● Assigned task
Below are the records; give again exactly the line with "brown pear: 5 -> 1", the line with "yellow mushroom: 3 -> 6", and each line that lies between them, and nothing besides.

● Listed records
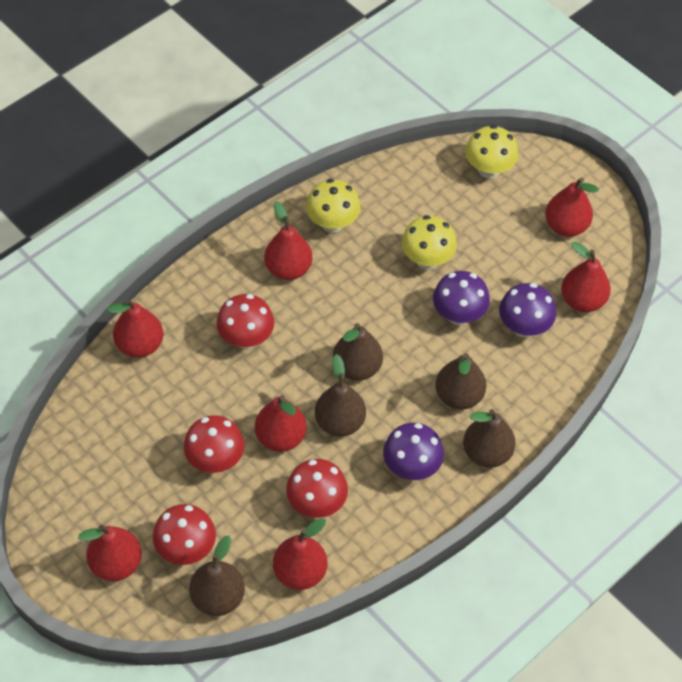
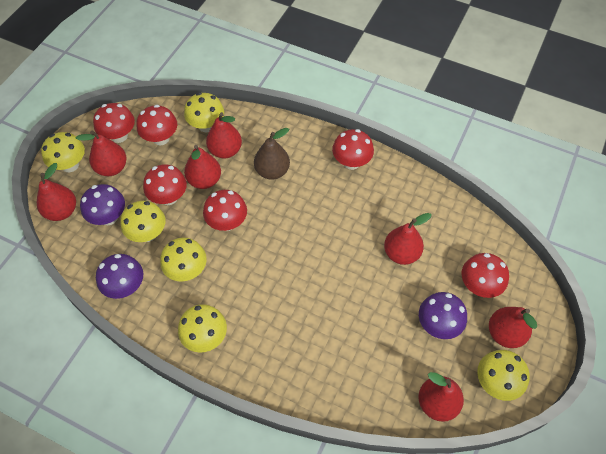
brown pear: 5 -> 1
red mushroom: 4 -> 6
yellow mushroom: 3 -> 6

==

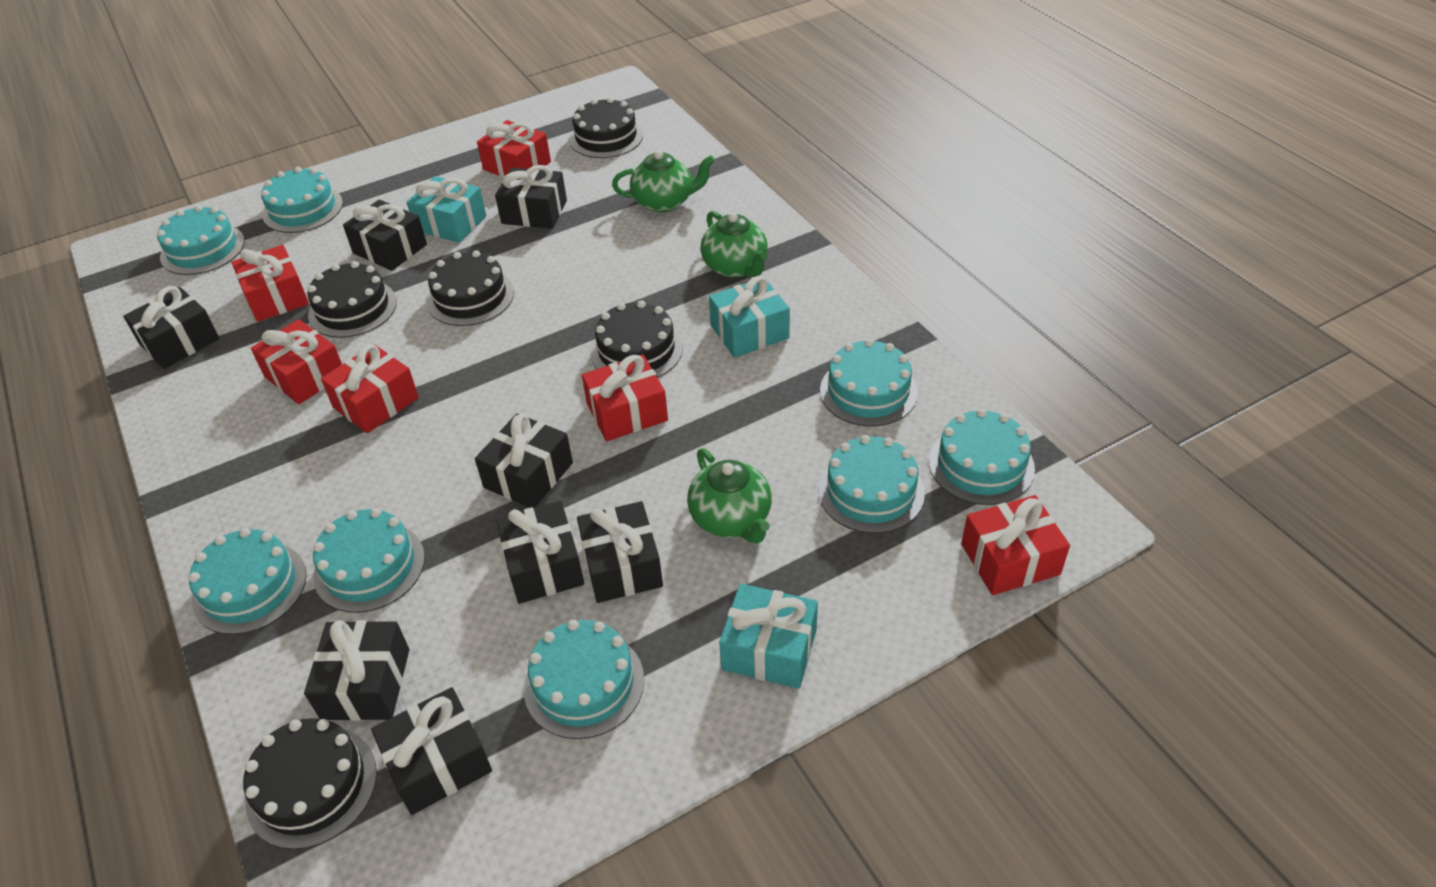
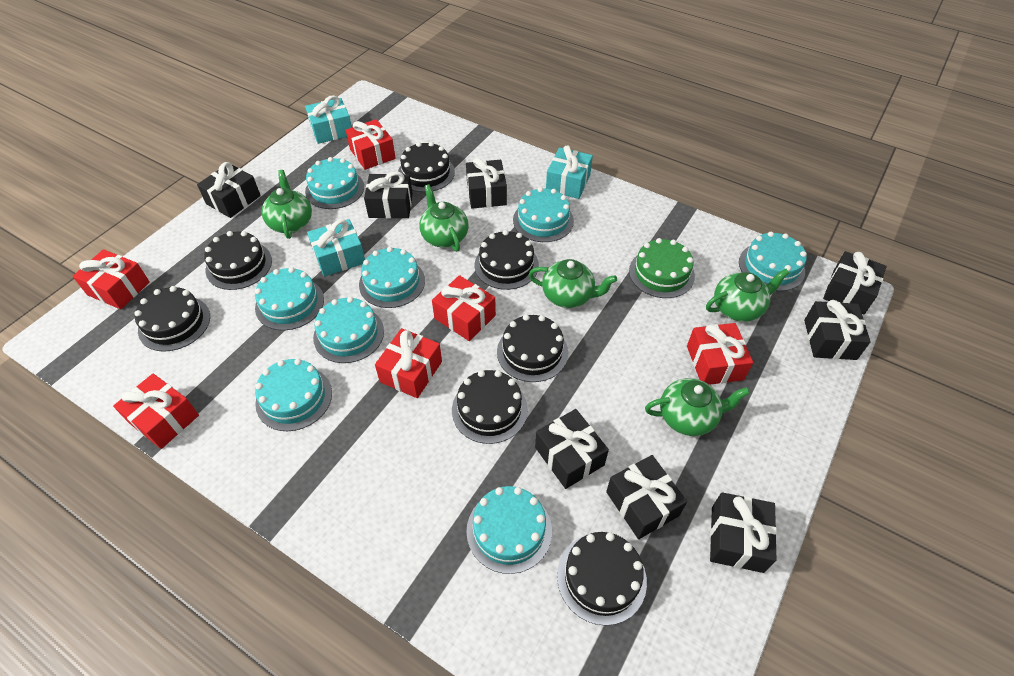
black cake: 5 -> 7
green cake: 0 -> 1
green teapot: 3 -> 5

● Output below
brown pear: 5 -> 1
red mushroom: 4 -> 6
yellow mushroom: 3 -> 6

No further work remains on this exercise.